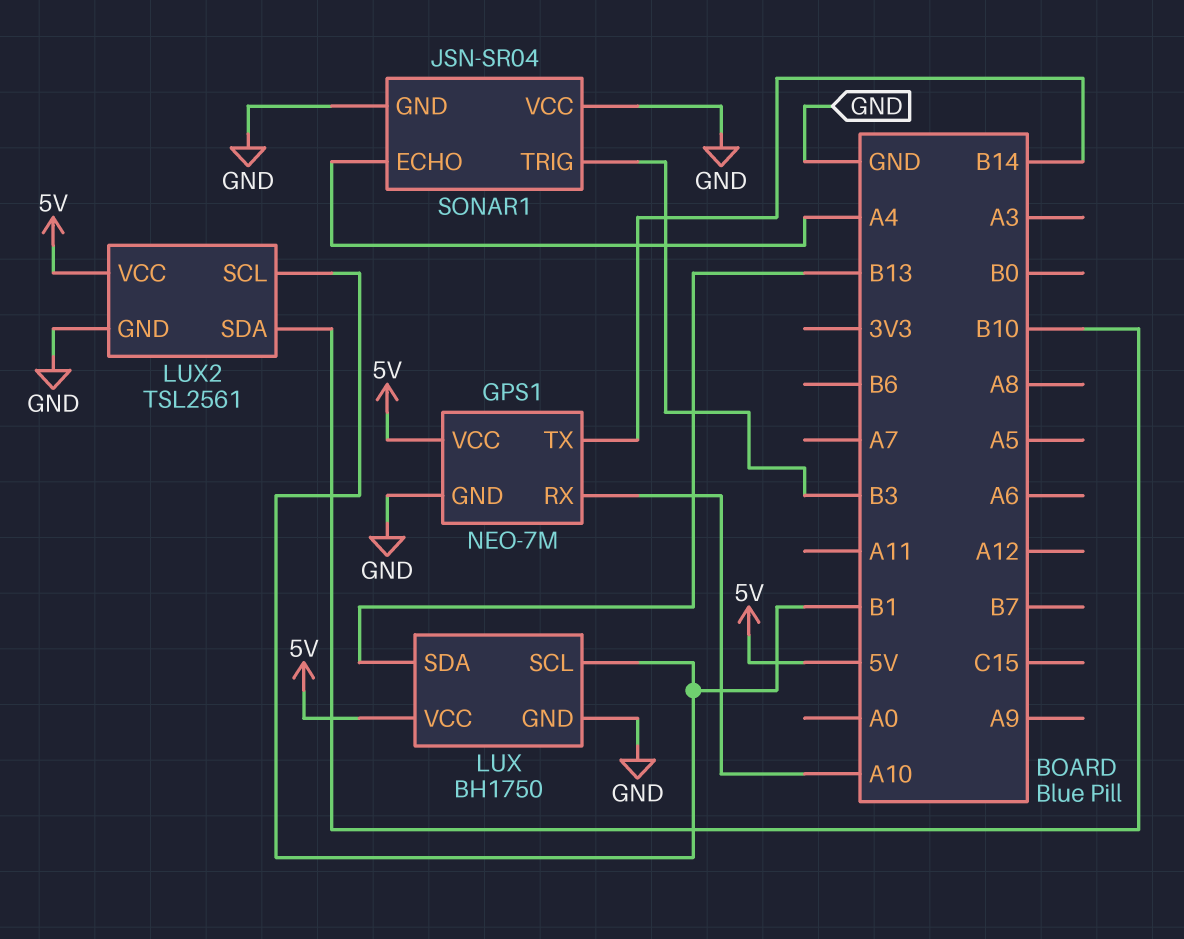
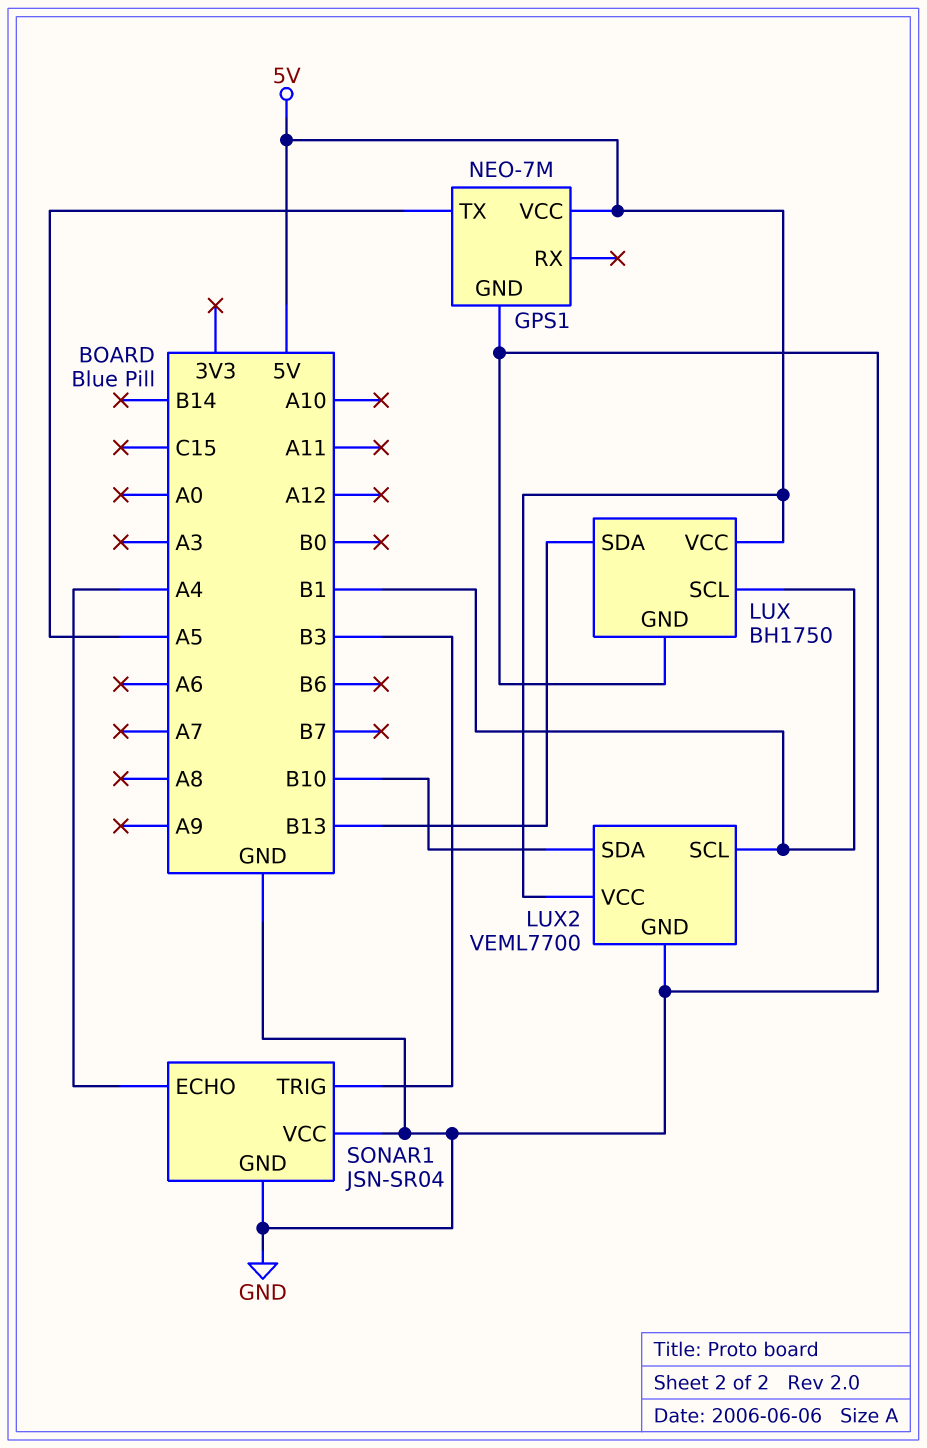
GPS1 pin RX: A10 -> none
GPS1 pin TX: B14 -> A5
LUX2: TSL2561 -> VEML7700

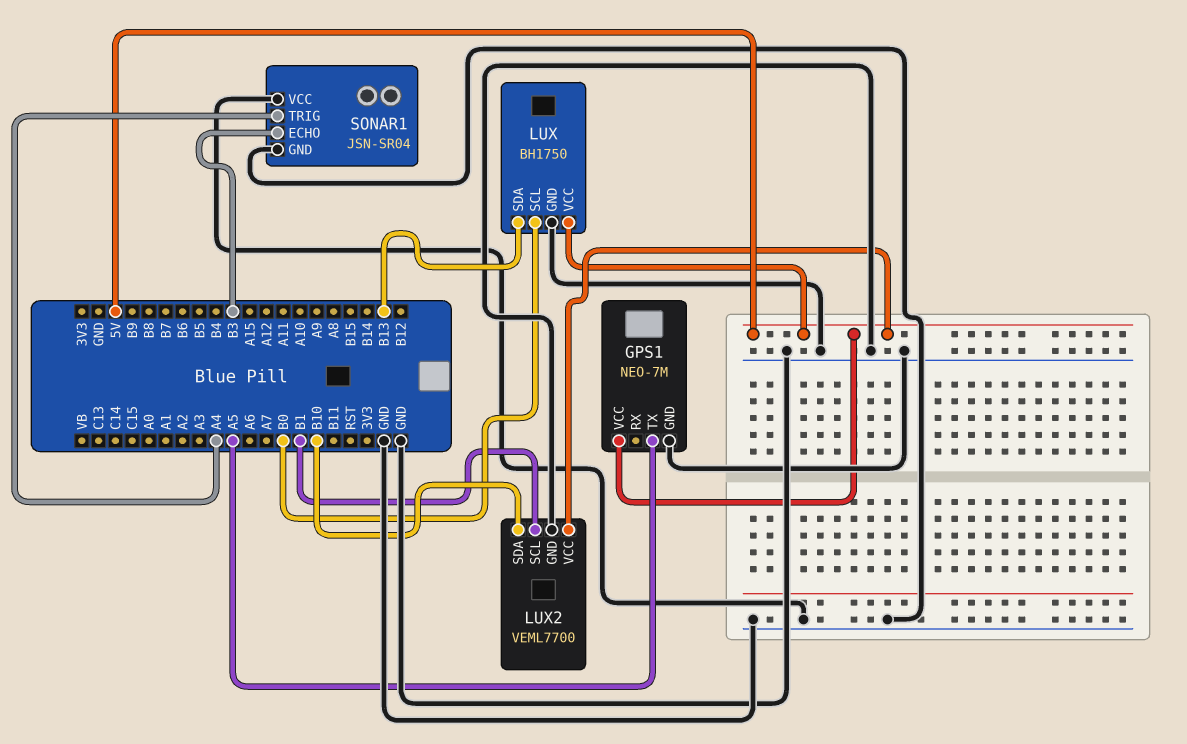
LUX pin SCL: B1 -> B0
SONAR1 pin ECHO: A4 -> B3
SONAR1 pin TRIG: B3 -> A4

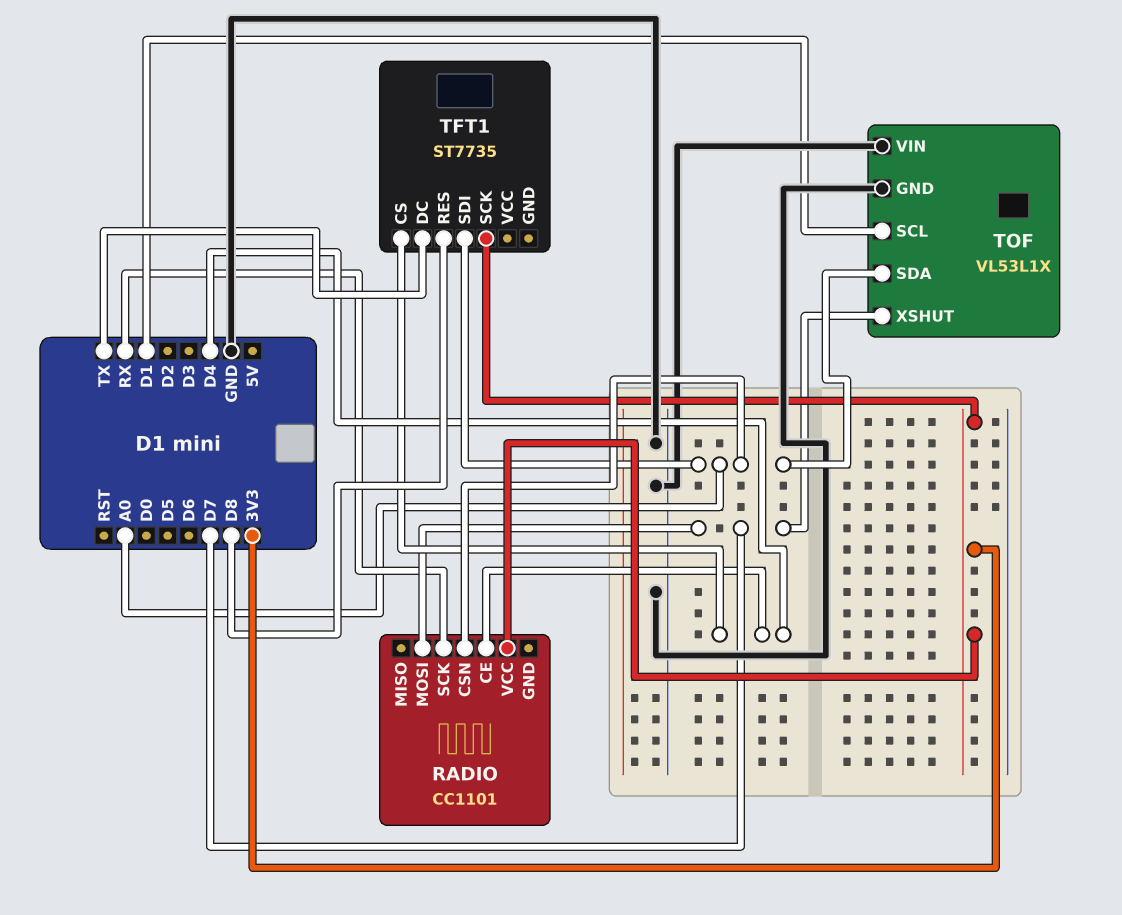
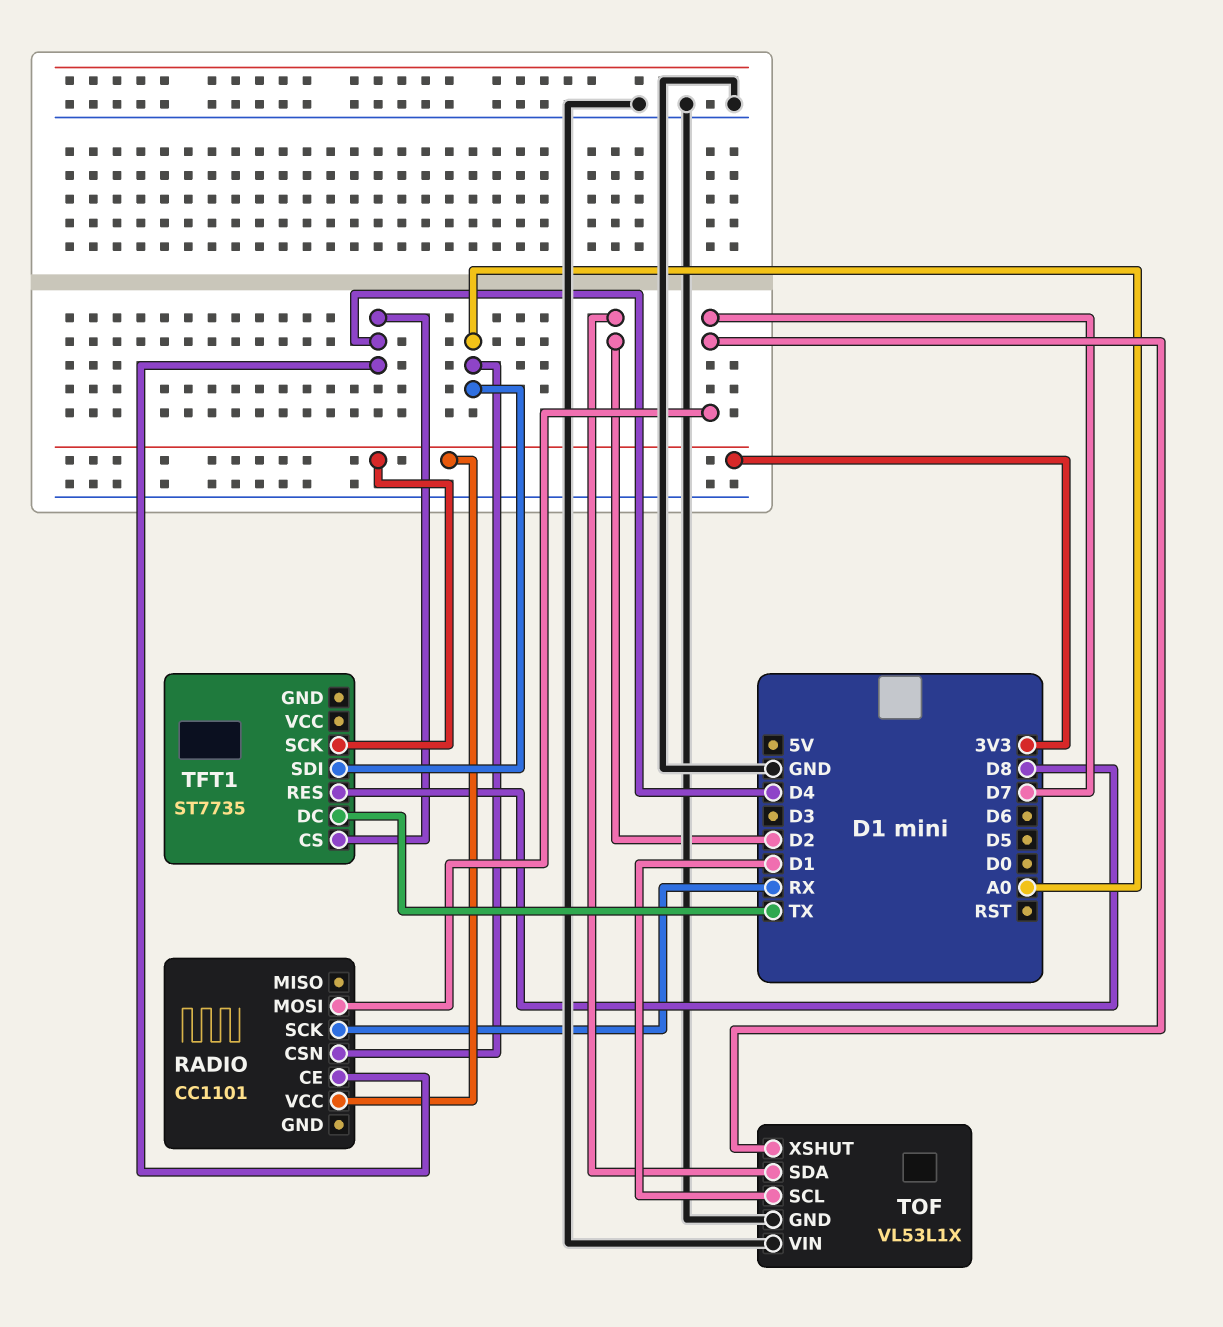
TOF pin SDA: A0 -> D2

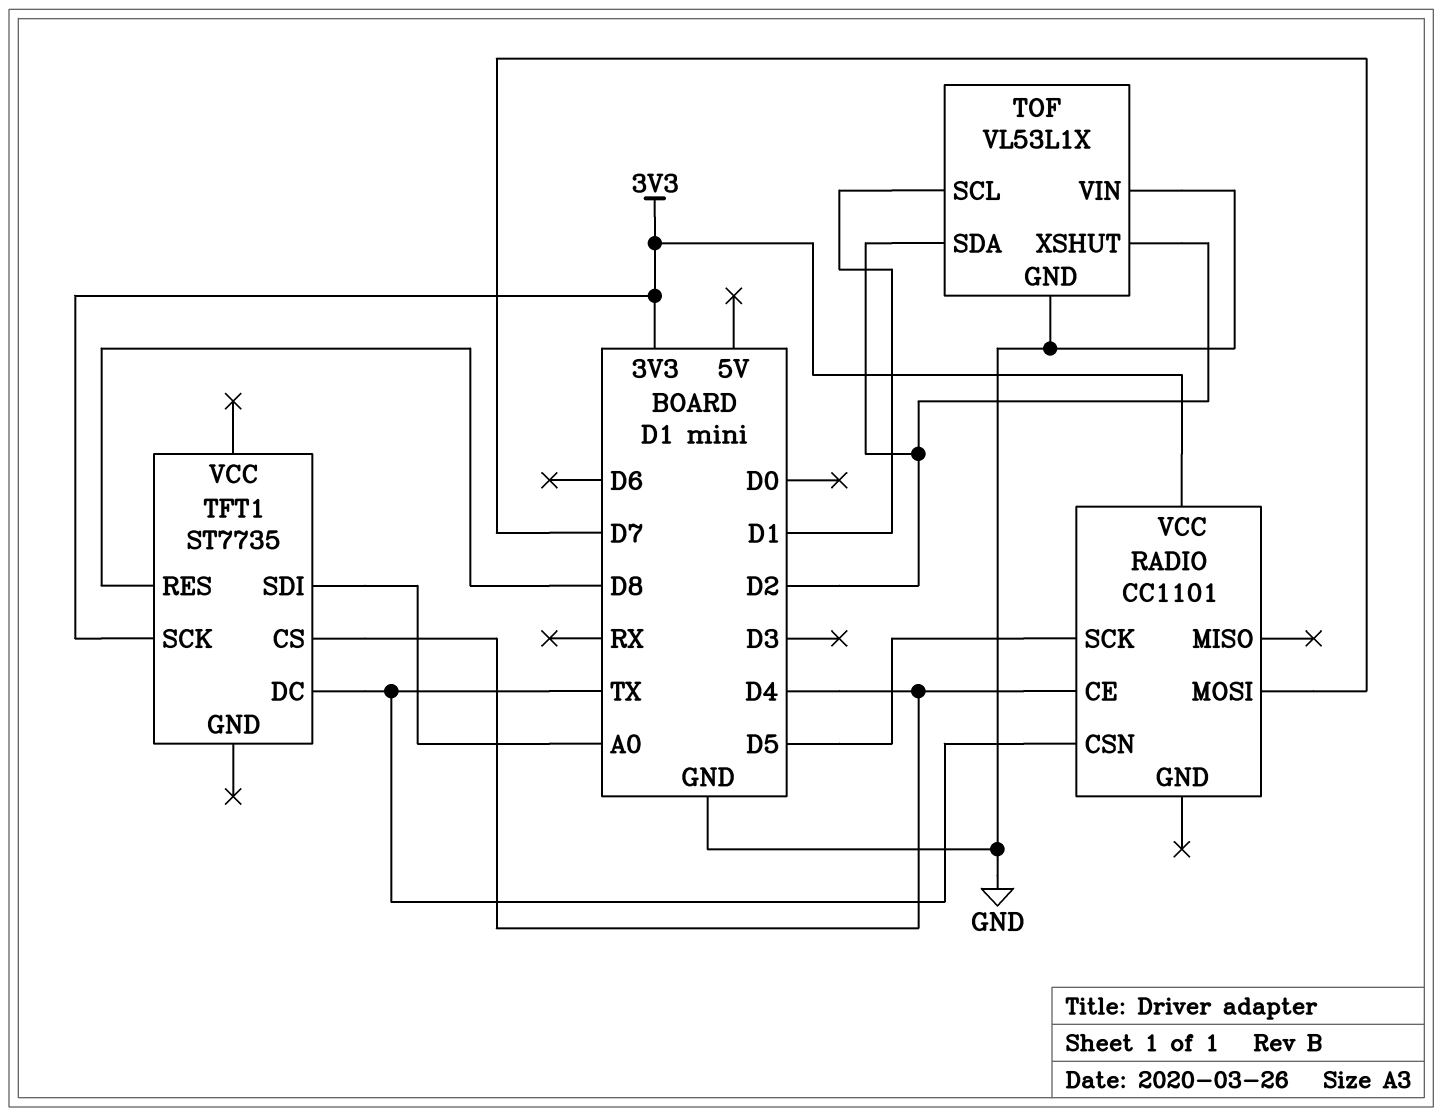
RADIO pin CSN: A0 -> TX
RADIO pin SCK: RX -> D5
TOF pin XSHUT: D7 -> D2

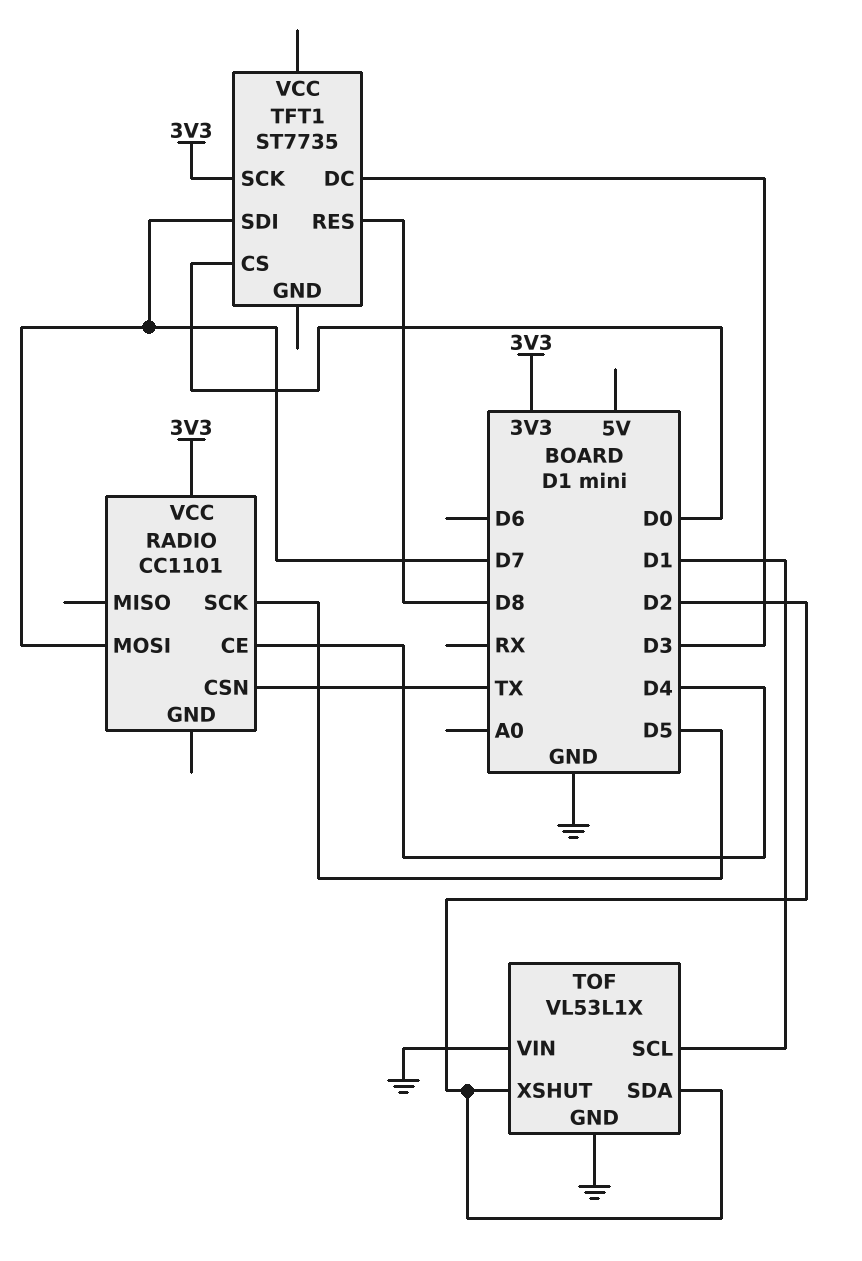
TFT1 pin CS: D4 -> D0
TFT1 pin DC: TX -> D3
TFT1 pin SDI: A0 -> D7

## ASSIGNED TASK:
In the material above, retype exactly the lines that run from the one containing "GPS1 pin TX: B14 -> A5" through the last line, and keep out the pictures.

## RESULT OF THIS TASK:
GPS1 pin TX: B14 -> A5
LUX2: TSL2561 -> VEML7700

LUX pin SCL: B1 -> B0
SONAR1 pin ECHO: A4 -> B3
SONAR1 pin TRIG: B3 -> A4

TOF pin SDA: A0 -> D2

RADIO pin CSN: A0 -> TX
RADIO pin SCK: RX -> D5
TOF pin XSHUT: D7 -> D2

TFT1 pin CS: D4 -> D0
TFT1 pin DC: TX -> D3
TFT1 pin SDI: A0 -> D7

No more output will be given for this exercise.